Exercise:
Could you filter the records below down to the lines that include the word "none"?

(Records for the task)

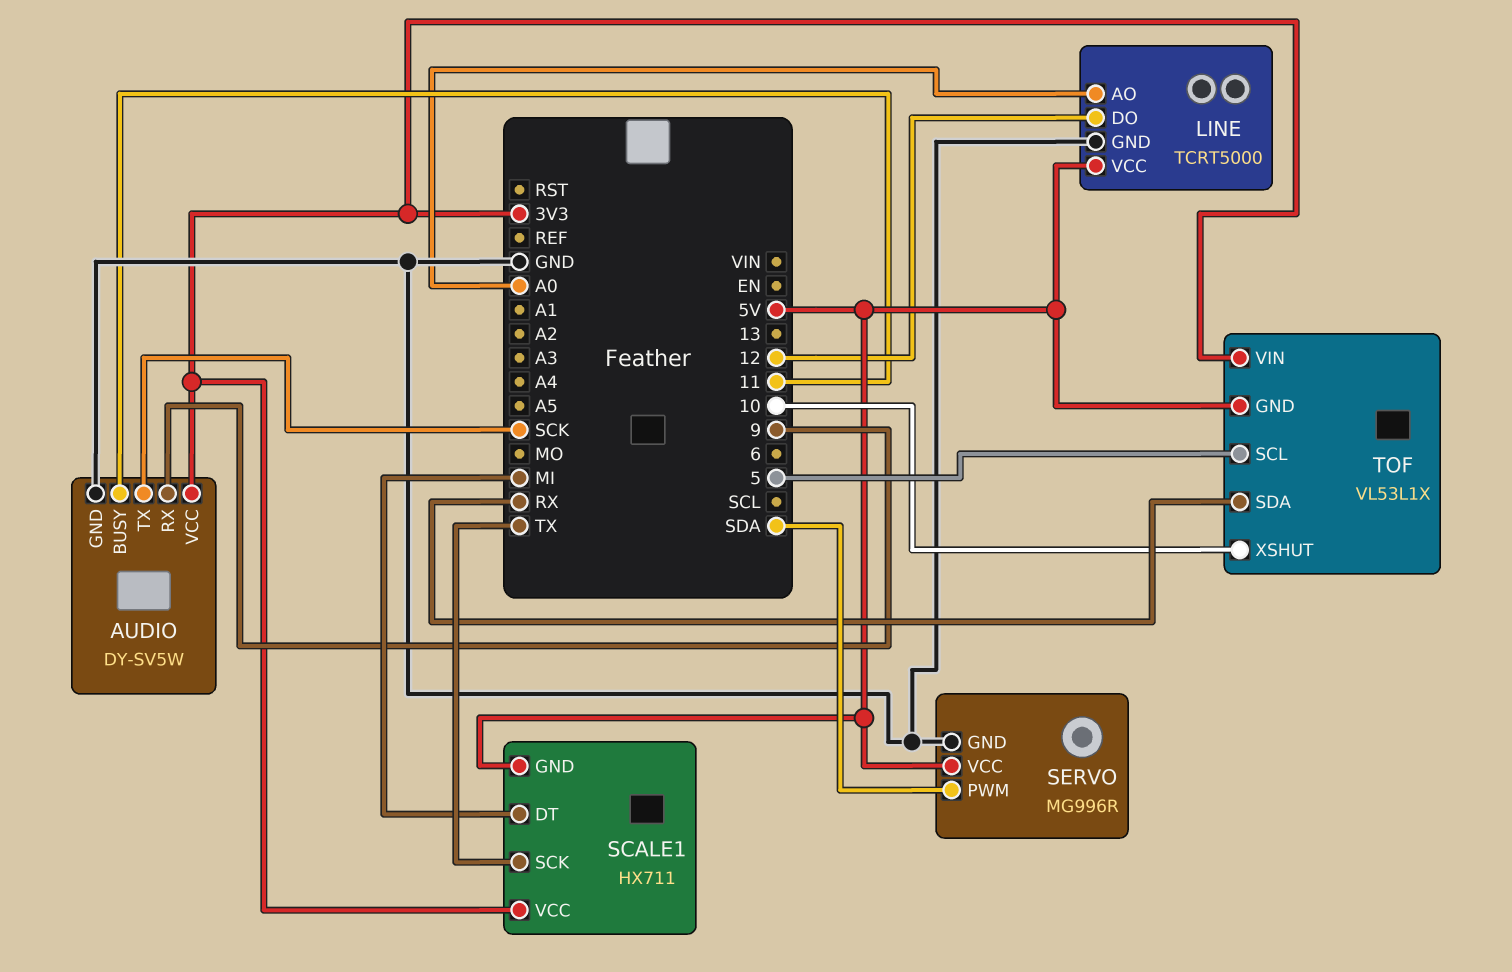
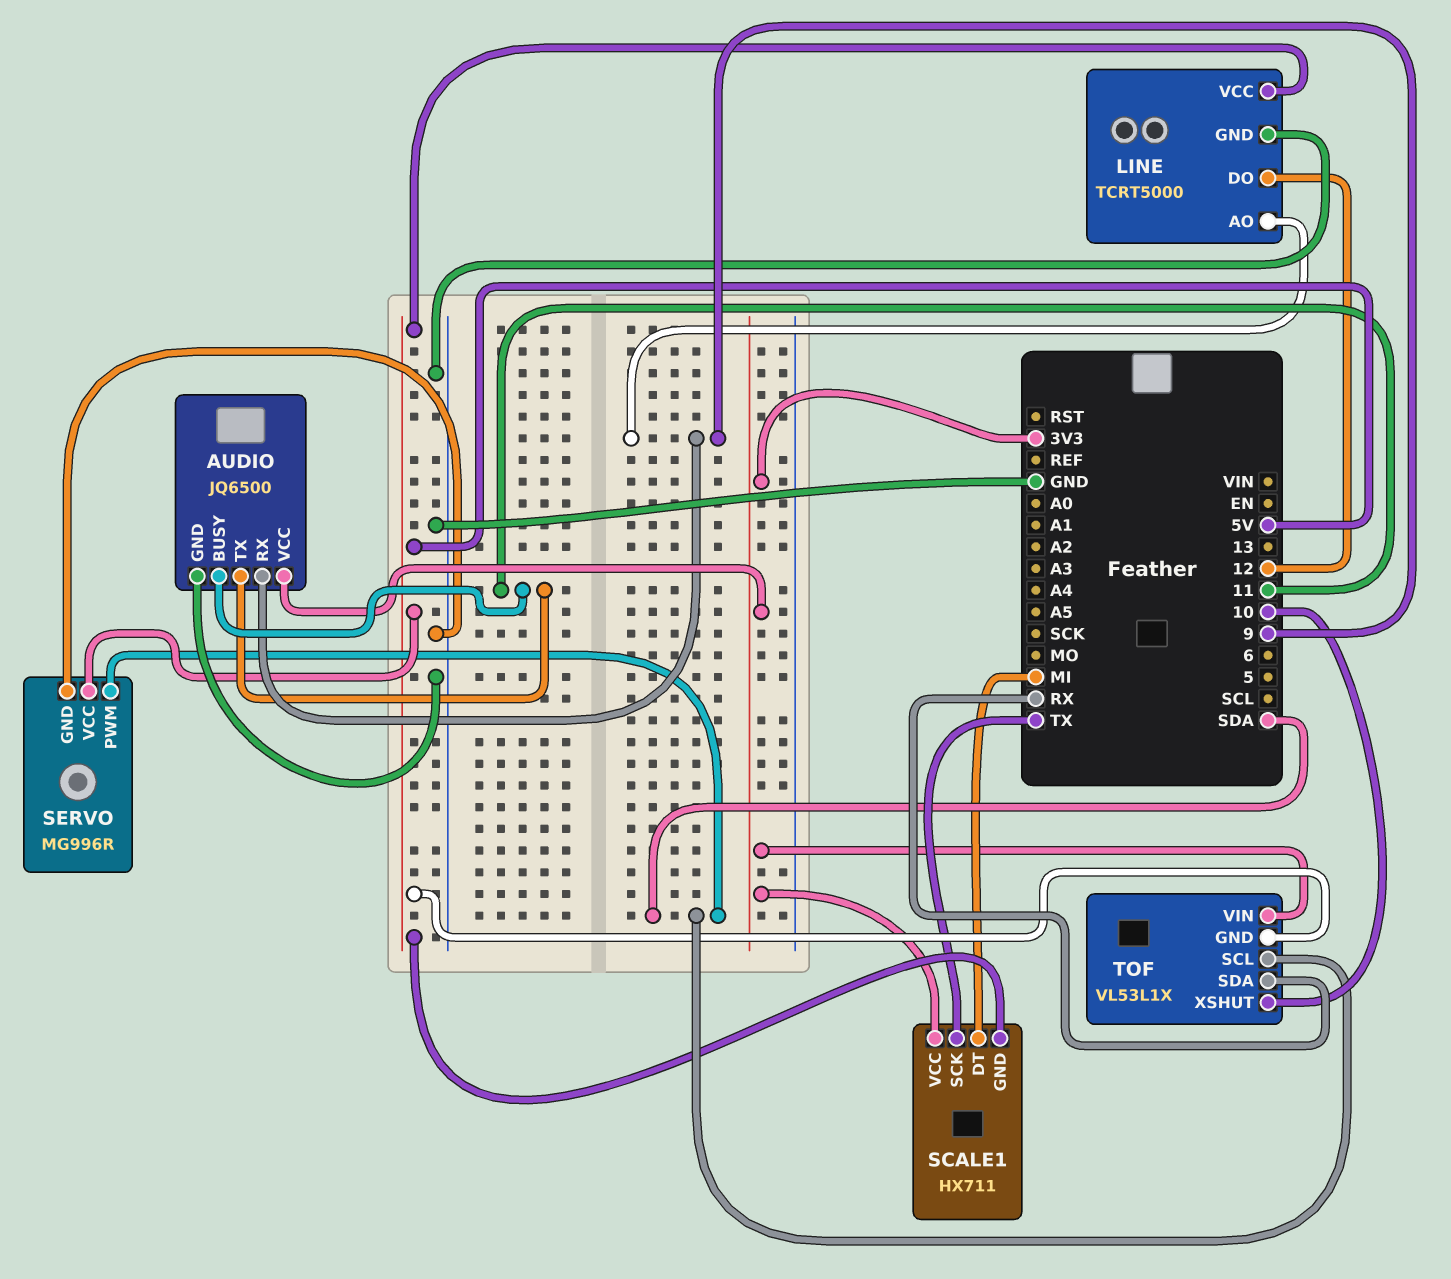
AUDIO: DY-SV5W -> JQ6500
AUDIO pin TX: SCK -> 11
LINE pin AO: A0 -> 9
TOF pin SCL: 5 -> SDA

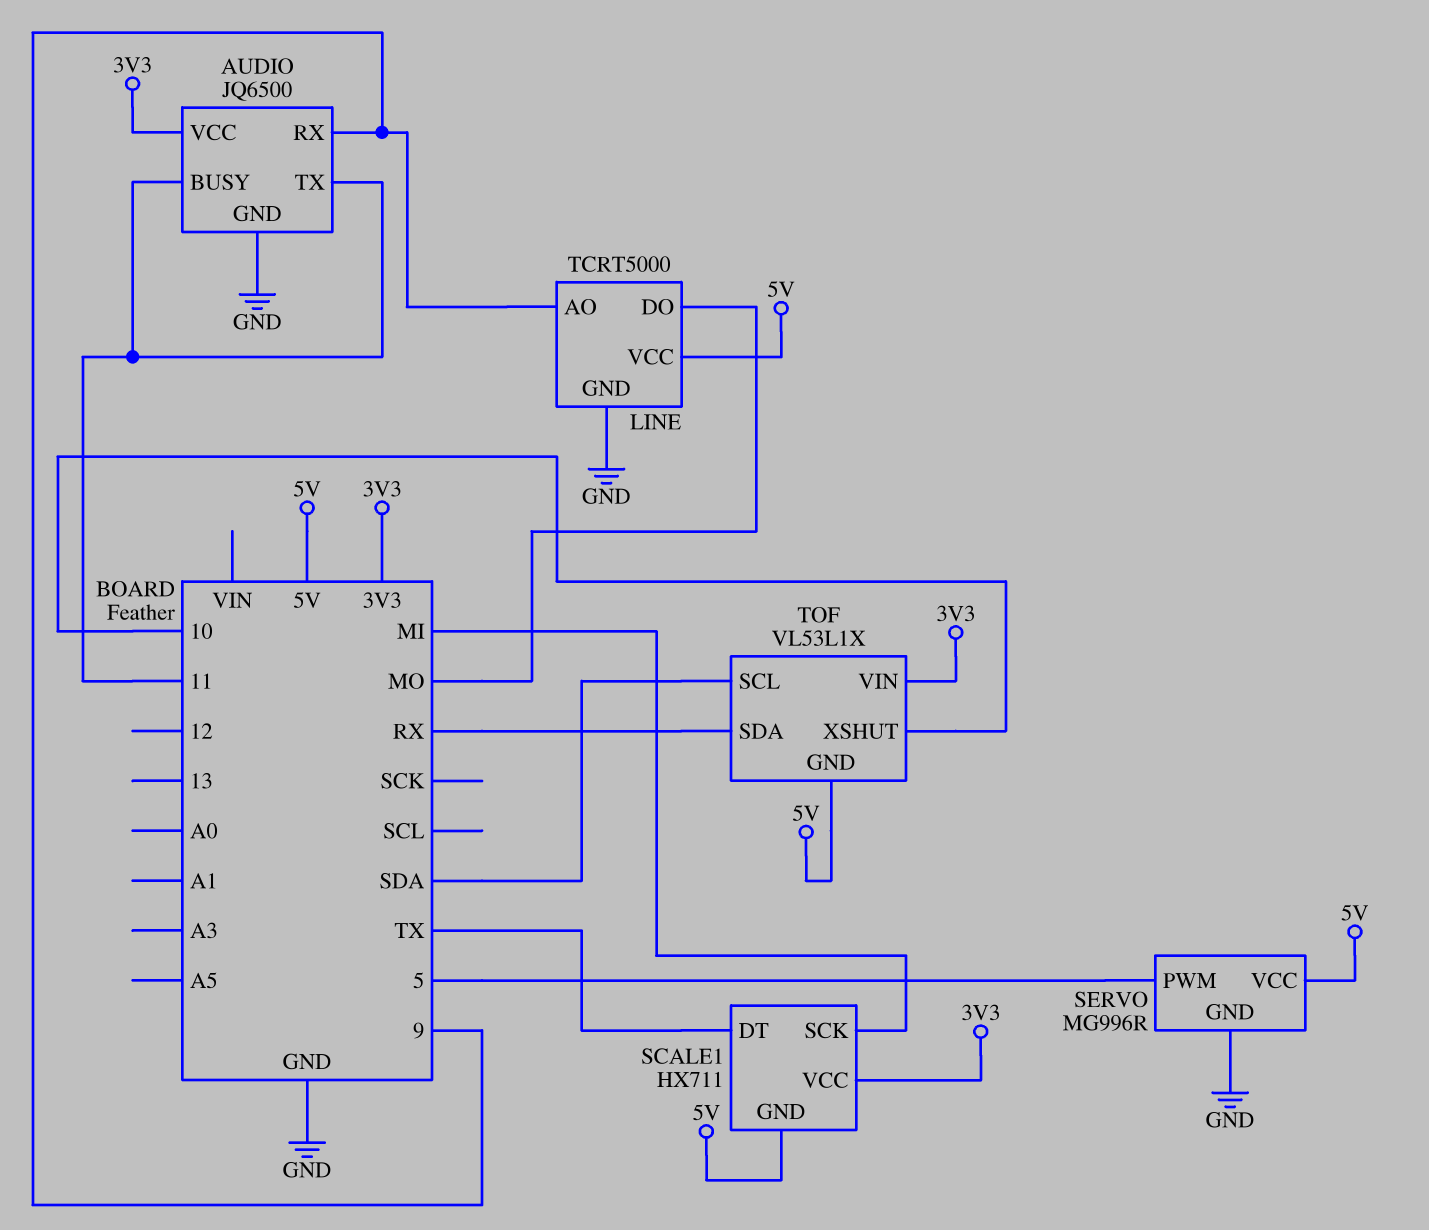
LINE pin DO: 12 -> MO
SCALE1 pin DT: MI -> TX
SCALE1 pin SCK: TX -> MI
SERVO pin PWM: SDA -> 5

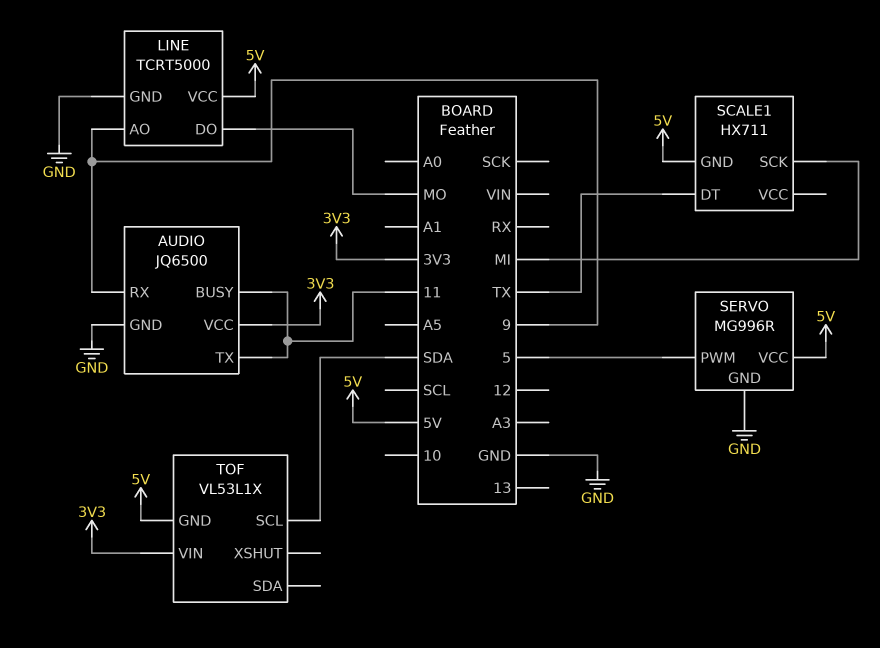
SCALE1 pin VCC: 3V3 -> none
TOF pin SDA: RX -> none
TOF pin XSHUT: 10 -> none

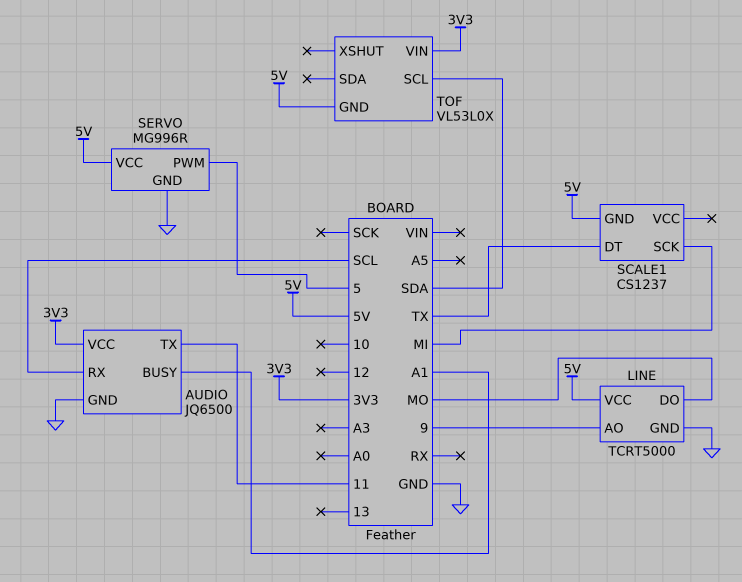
AUDIO pin BUSY: 11 -> A1
AUDIO pin RX: 9 -> SCL
SCALE1: HX711 -> CS1237
TOF: VL53L1X -> VL53L0X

(End Records for the task)

Answer space:
SCALE1 pin VCC: 3V3 -> none
TOF pin SDA: RX -> none
TOF pin XSHUT: 10 -> none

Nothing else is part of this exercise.